BEGIN

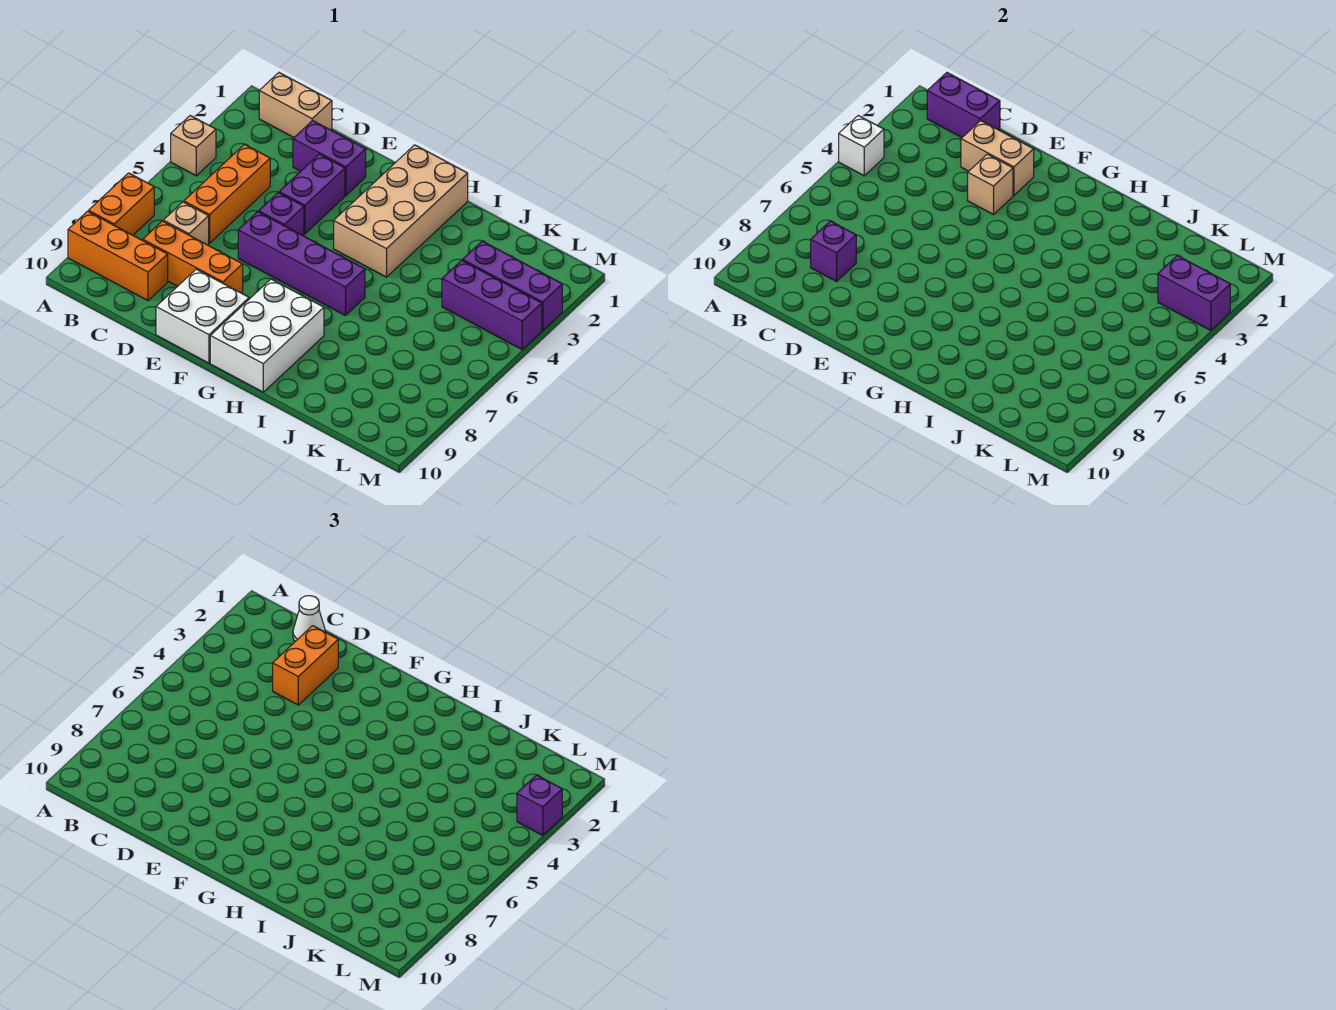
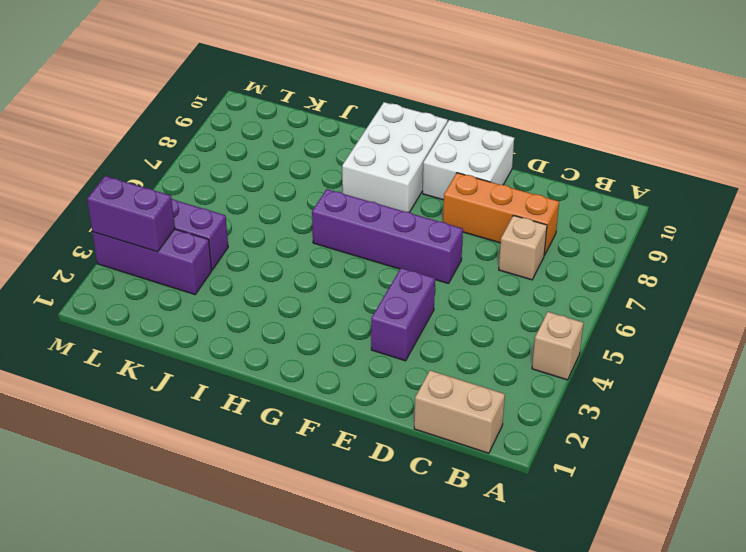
none -> orange brick A7:A8 level 1
none -> orange brick A9:C9 level 1
none -> orange brick C4:C6 level 1

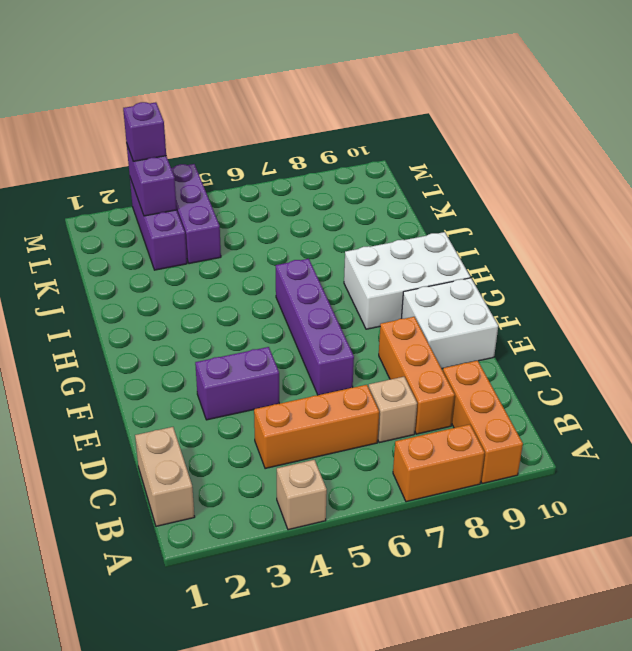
none -> purple brick D2:E2 level 1
none -> purple brick E5 level 1
none -> tan brick G1:H4 level 1

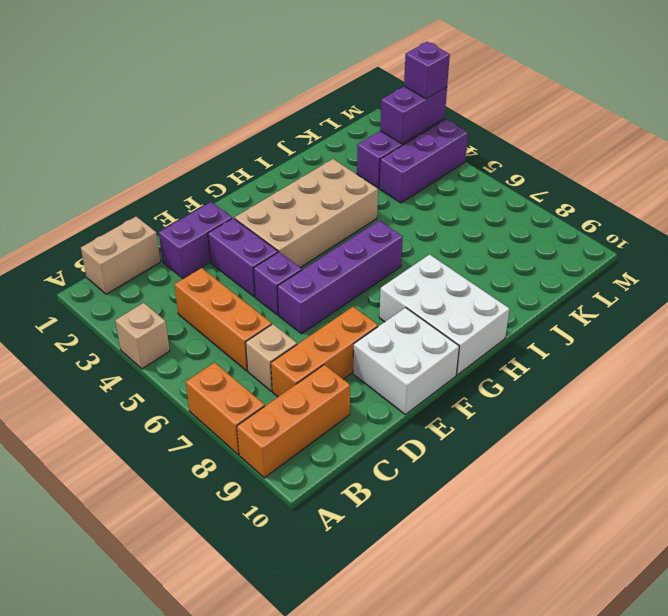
tan brick F3:I4 level 1 -> tan brick G1:H4 level 1
none -> white brick A4 level 2
none -> purple brick B1:C1 level 2
none -> purple brick C8 level 2

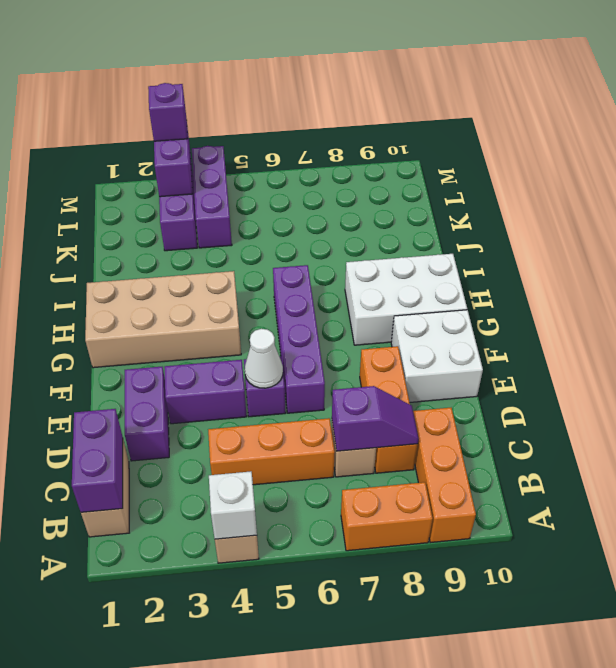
purple slope C7:C8 level 2 top 7 -> purple brick C8 level 2
white cone E5 level 2 -> white cone C1 level 3
none -> tan brick D2:E2 level 2
none -> tan brick E3 level 2
none -> orange brick D2:D3 level 3

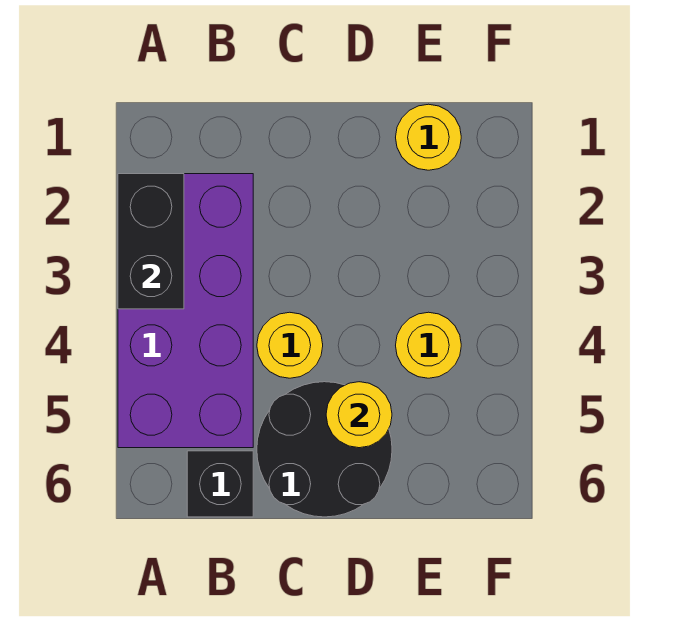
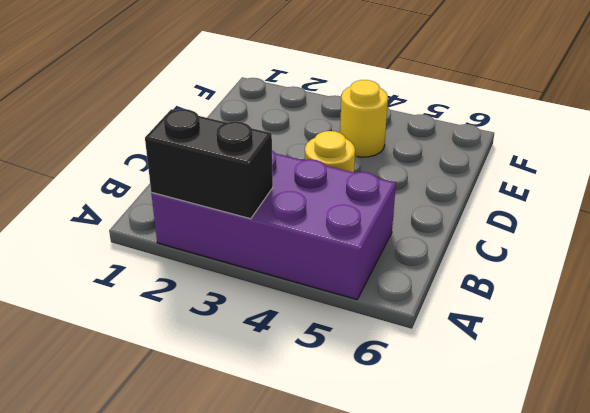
none -> black brick B6 level 1
none -> black round brick C5:D6 level 1

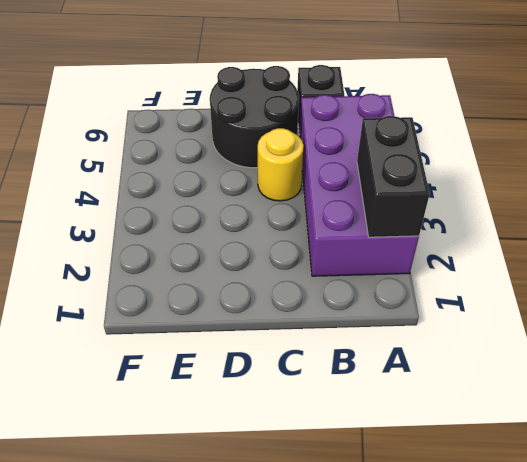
none -> yellow round brick E1 level 1
none -> yellow round brick E4 level 1

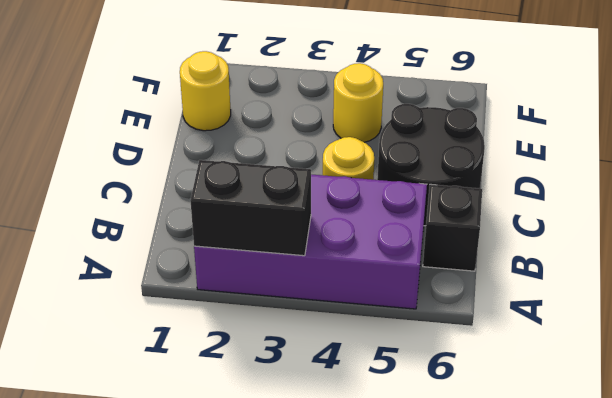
none -> yellow round brick D5 level 2

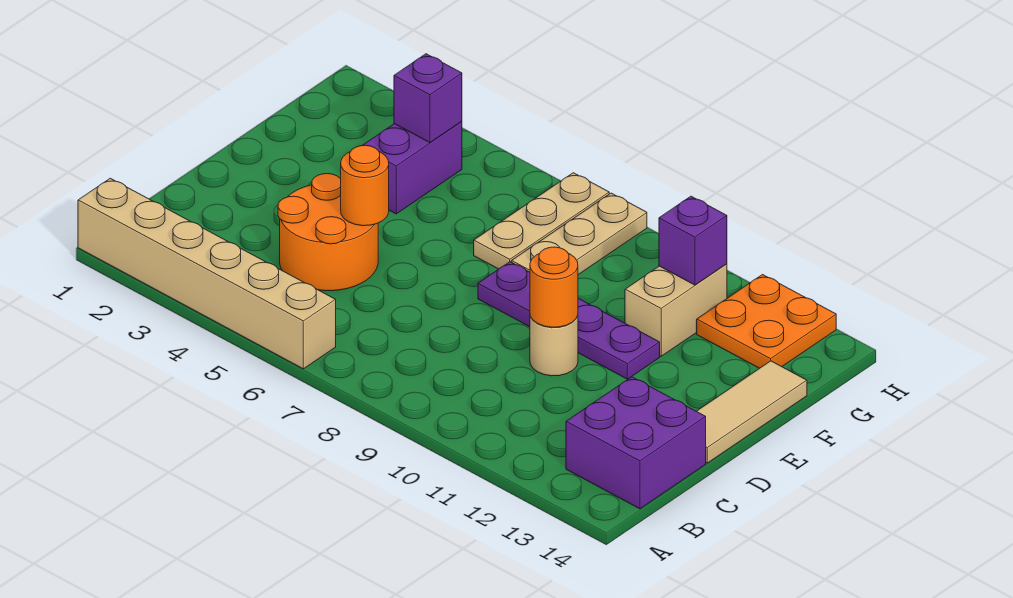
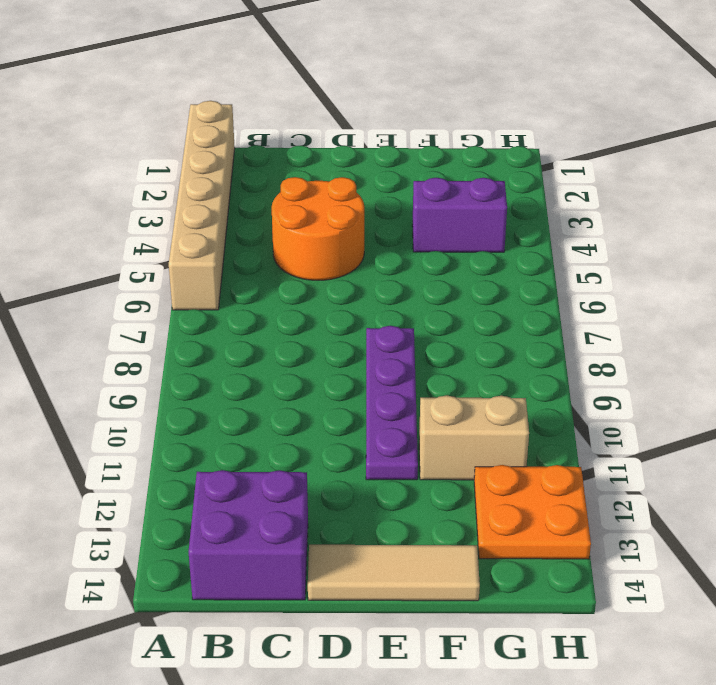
none -> tan round brick D10 level 1
none -> tan plate F7:H7 level 1
none -> tan plate F8:H8 level 1

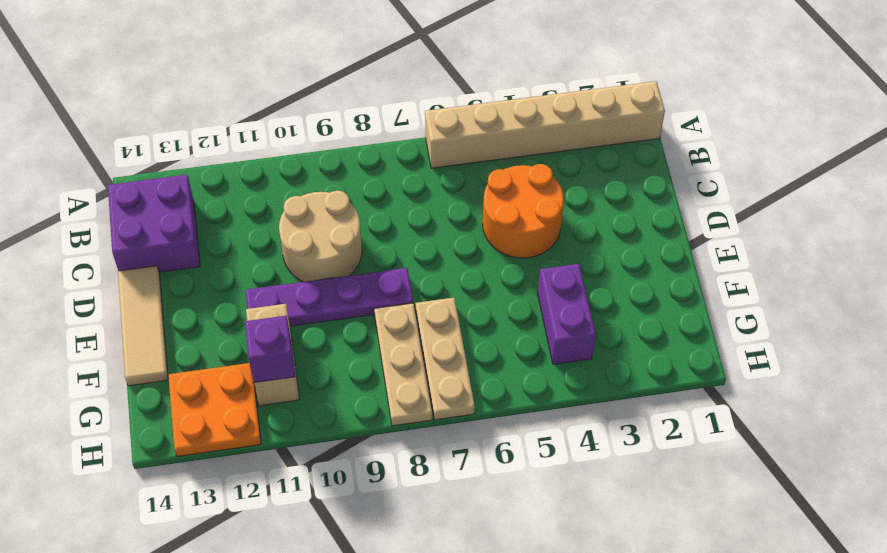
tan round brick C9:D10 level 1 -> tan round brick D10 level 1
none -> orange round brick D5 level 2
none -> orange round brick D10 level 2
none -> purple brick G4 level 2

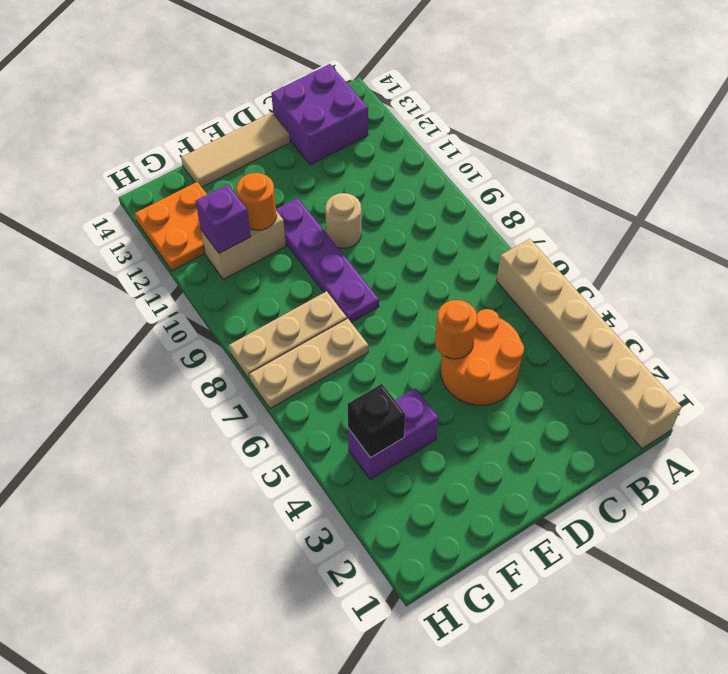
orange round brick F11 level 2 -> orange round brick D10 level 2
black brick G4 level 2 -> purple brick G4 level 2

END

Copy the data above line for line, skipping every picture.

| EXERCISE RESULT |
none -> orange brick A7:A8 level 1
none -> orange brick A9:C9 level 1
none -> orange brick C4:C6 level 1

none -> purple brick D2:E2 level 1
none -> purple brick E5 level 1
none -> tan brick G1:H4 level 1

tan brick F3:I4 level 1 -> tan brick G1:H4 level 1
none -> white brick A4 level 2
none -> purple brick B1:C1 level 2
none -> purple brick C8 level 2

purple slope C7:C8 level 2 top 7 -> purple brick C8 level 2
white cone E5 level 2 -> white cone C1 level 3
none -> tan brick D2:E2 level 2
none -> tan brick E3 level 2
none -> orange brick D2:D3 level 3

none -> black brick B6 level 1
none -> black round brick C5:D6 level 1

none -> yellow round brick E1 level 1
none -> yellow round brick E4 level 1

none -> yellow round brick D5 level 2

none -> tan round brick D10 level 1
none -> tan plate F7:H7 level 1
none -> tan plate F8:H8 level 1

tan round brick C9:D10 level 1 -> tan round brick D10 level 1
none -> orange round brick D5 level 2
none -> orange round brick D10 level 2
none -> purple brick G4 level 2

orange round brick F11 level 2 -> orange round brick D10 level 2
black brick G4 level 2 -> purple brick G4 level 2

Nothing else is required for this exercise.